■ **MATERIAL TO PROCESS**
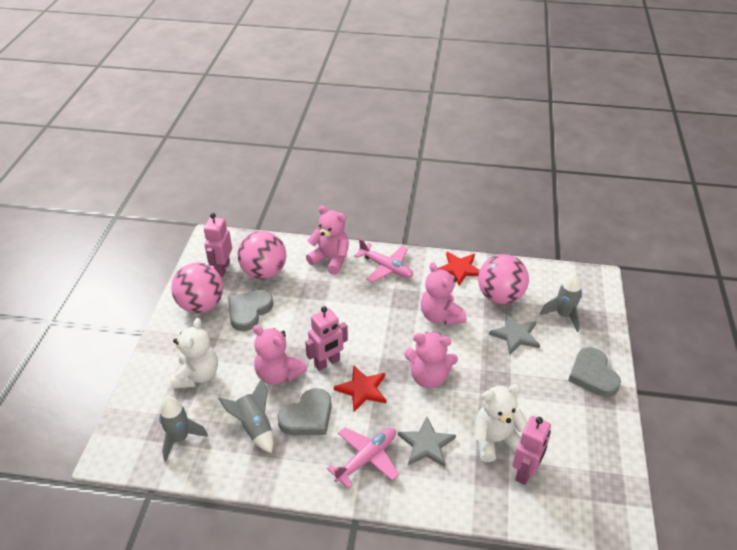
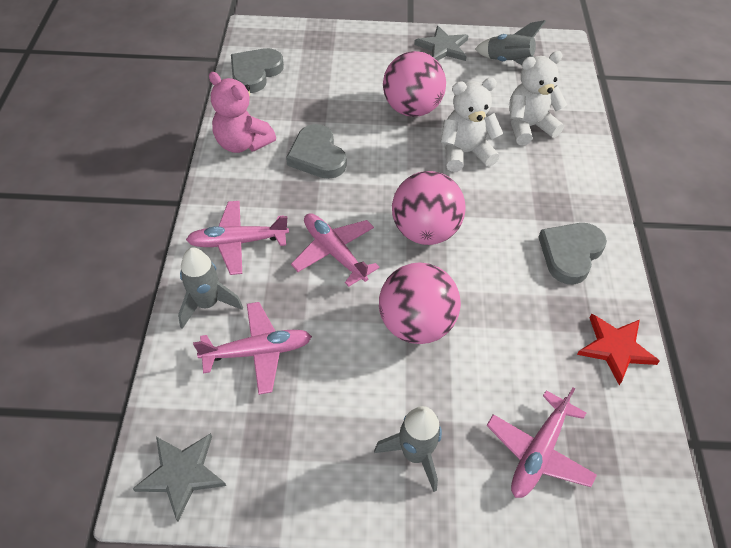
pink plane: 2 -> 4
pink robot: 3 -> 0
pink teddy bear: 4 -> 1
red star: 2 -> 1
==
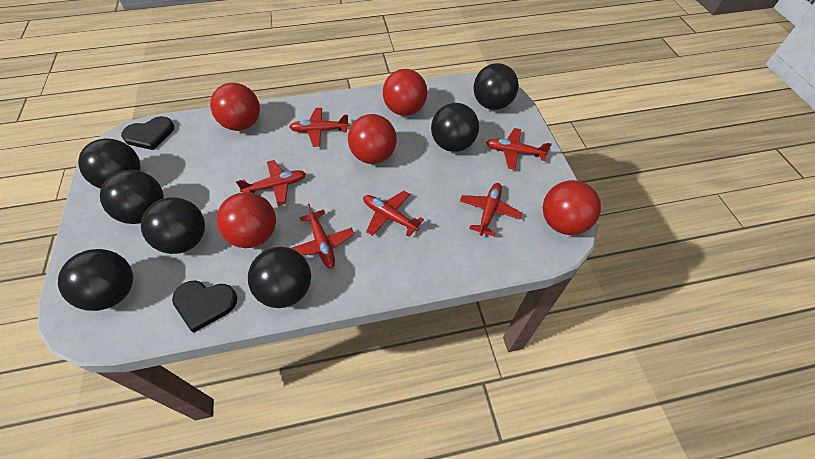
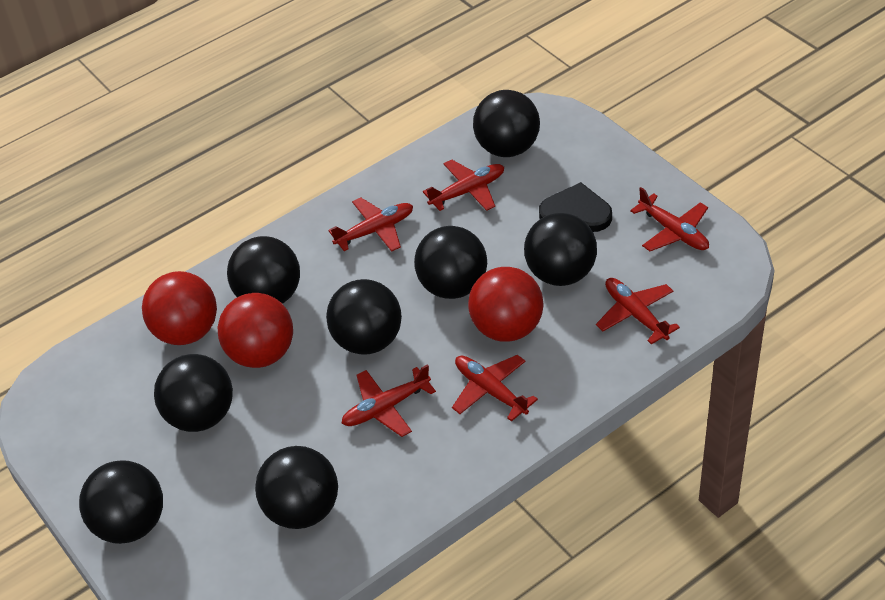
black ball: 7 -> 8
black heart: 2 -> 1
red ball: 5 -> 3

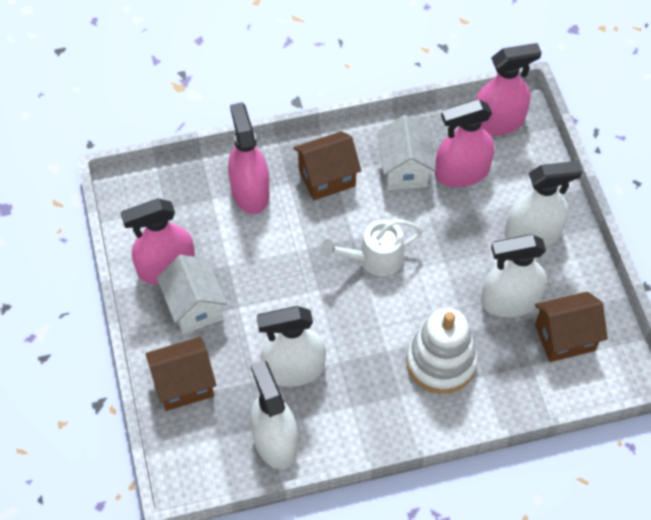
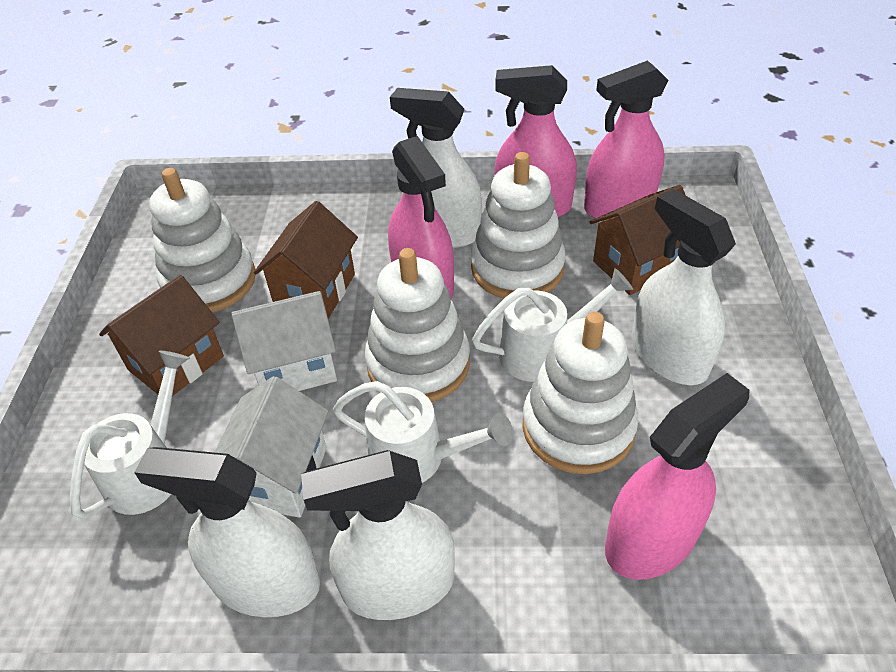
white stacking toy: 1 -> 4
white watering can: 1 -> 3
--
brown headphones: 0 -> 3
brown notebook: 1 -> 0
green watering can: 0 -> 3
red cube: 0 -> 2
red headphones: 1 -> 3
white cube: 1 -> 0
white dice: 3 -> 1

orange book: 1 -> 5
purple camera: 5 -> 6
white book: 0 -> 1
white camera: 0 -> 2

■ **ASSIGNED TASK**
Show the lines where the word "headphones" appears in the entries.

■ **THE ANSWER**
brown headphones: 0 -> 3
red headphones: 1 -> 3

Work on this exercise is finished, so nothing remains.